◆ **Entries shown**
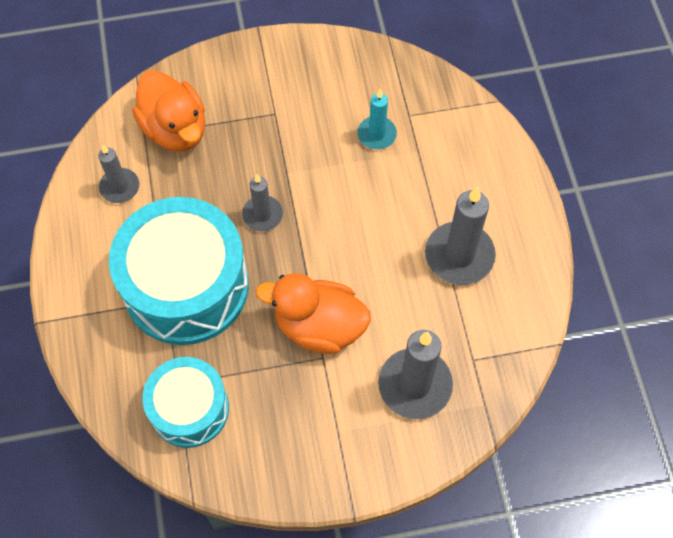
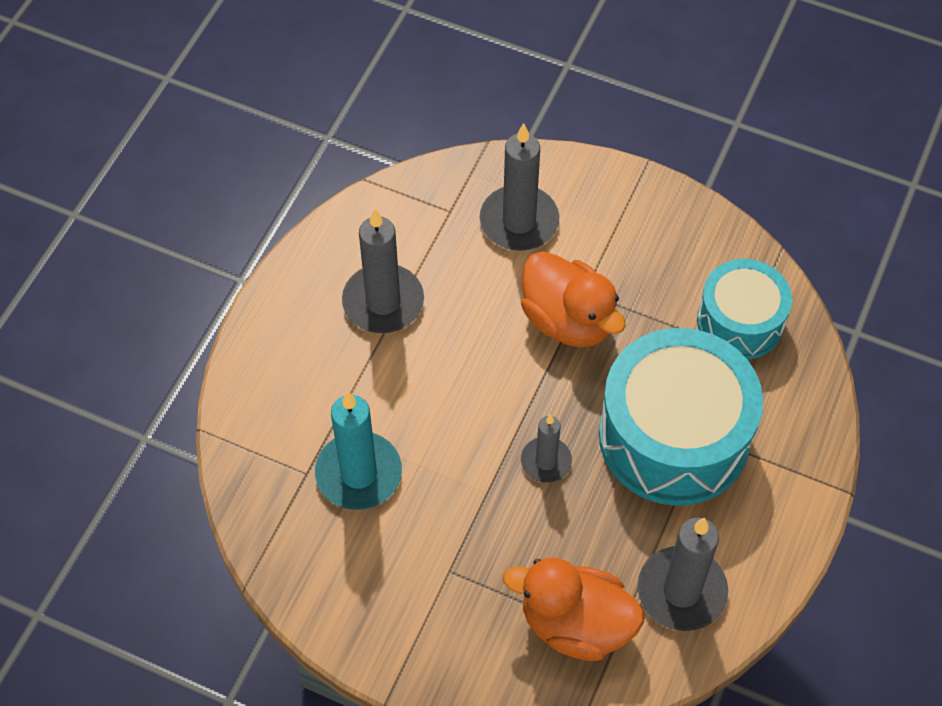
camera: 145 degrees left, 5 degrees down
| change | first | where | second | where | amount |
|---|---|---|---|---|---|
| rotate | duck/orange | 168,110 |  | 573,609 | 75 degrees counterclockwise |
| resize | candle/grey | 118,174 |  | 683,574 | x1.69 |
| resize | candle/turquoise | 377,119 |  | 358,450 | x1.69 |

◆ **Directions**
What you return should consist solely of the lines from the one containing "degrees counterclockwise |" through the end of the entries above, reproduced exactly.

◆ **Task output**
| rotate | duck/orange | 168,110 |  | 573,609 | 75 degrees counterclockwise |
| resize | candle/grey | 118,174 |  | 683,574 | x1.69 |
| resize | candle/turquoise | 377,119 |  | 358,450 | x1.69 |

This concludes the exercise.